# PROBLEM DETAILS
Where the line containing "grey brick A2:B2" appears, end the copy there, keeping that line; start from the first line of the entries, copy exactly, and omit pictures.

-- DATA PROVIDED follows --

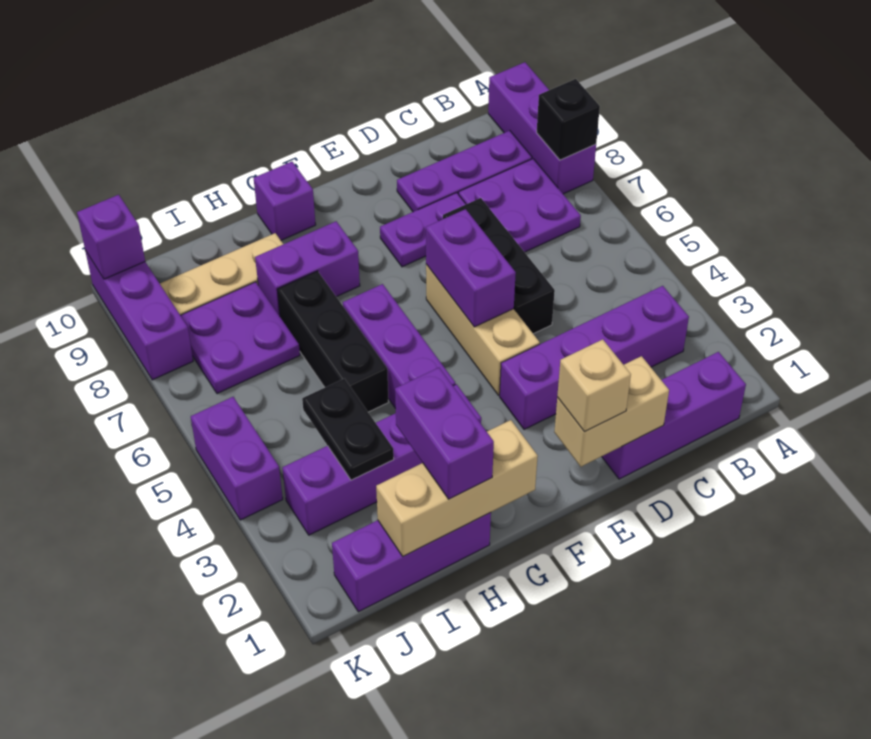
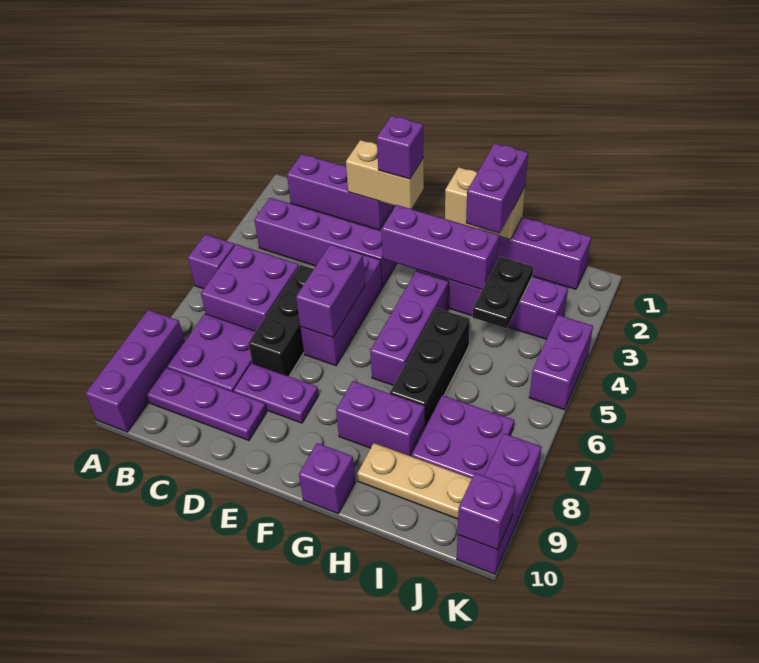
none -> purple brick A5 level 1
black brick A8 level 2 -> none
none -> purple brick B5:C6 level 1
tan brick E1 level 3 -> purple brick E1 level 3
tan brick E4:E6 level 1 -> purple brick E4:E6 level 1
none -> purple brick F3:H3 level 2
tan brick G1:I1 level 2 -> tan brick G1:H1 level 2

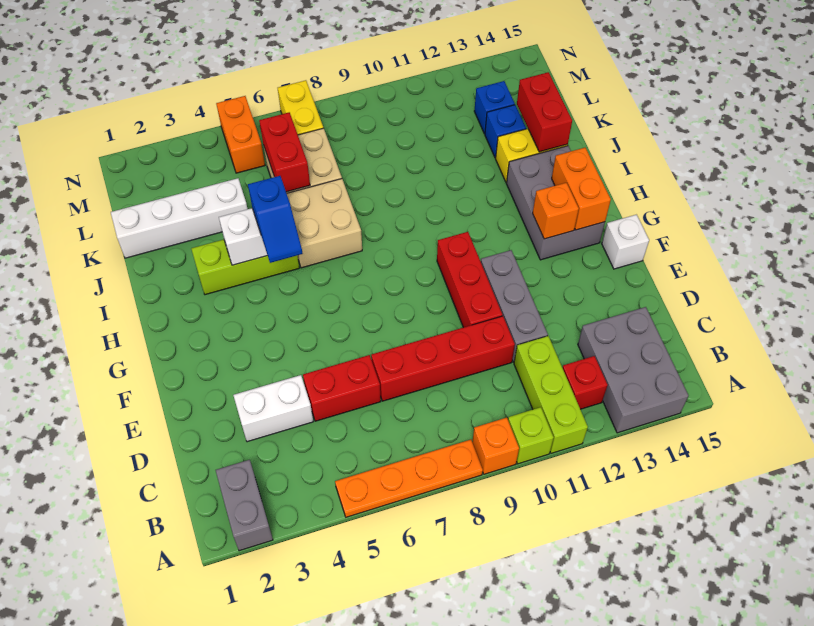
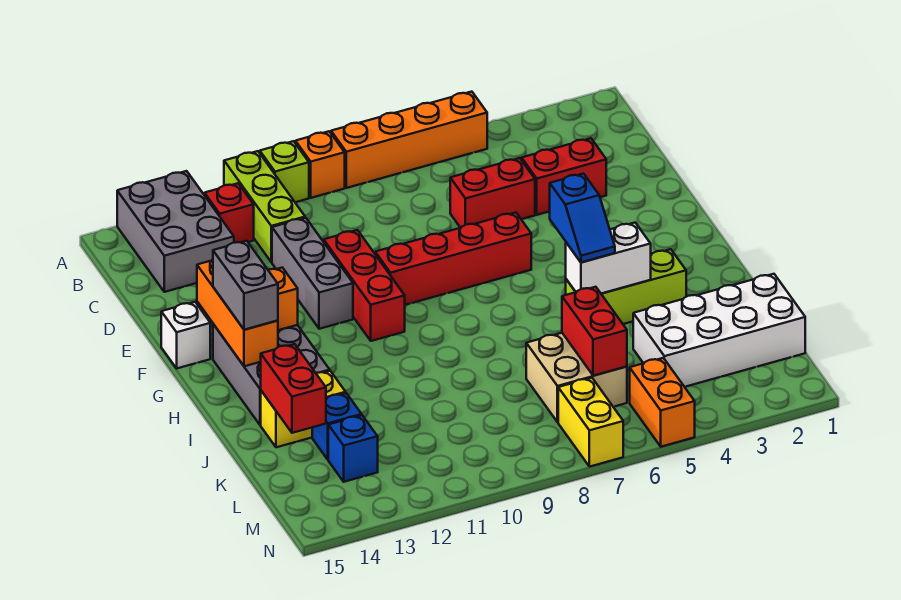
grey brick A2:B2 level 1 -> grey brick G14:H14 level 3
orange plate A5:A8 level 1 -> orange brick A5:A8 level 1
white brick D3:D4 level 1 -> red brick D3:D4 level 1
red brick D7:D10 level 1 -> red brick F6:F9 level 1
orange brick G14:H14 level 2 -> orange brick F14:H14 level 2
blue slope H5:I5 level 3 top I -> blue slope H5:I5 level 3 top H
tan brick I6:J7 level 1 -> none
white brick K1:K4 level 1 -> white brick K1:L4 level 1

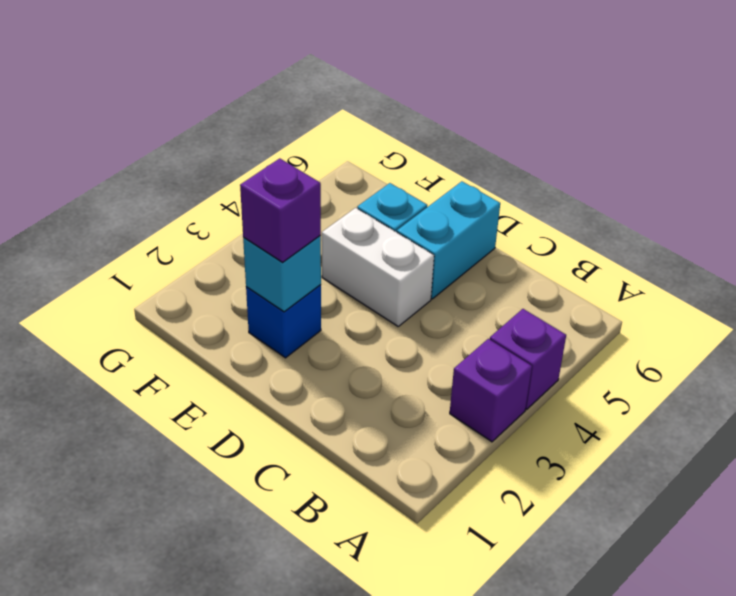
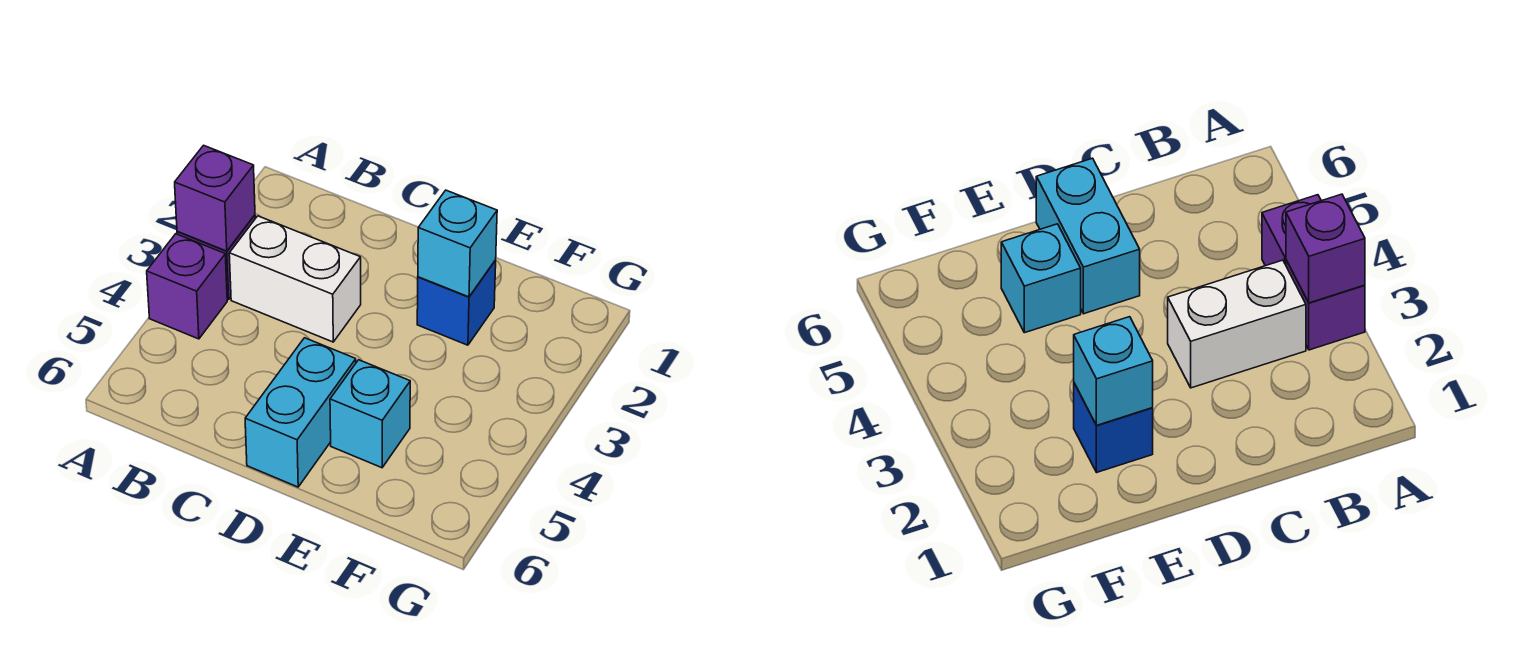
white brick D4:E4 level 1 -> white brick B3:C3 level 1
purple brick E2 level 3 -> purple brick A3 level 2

-- DATA PROVIDED concluded --

# RESULT BELOW
none -> purple brick A5 level 1
black brick A8 level 2 -> none
none -> purple brick B5:C6 level 1
tan brick E1 level 3 -> purple brick E1 level 3
tan brick E4:E6 level 1 -> purple brick E4:E6 level 1
none -> purple brick F3:H3 level 2
tan brick G1:I1 level 2 -> tan brick G1:H1 level 2

grey brick A2:B2 level 1 -> grey brick G14:H14 level 3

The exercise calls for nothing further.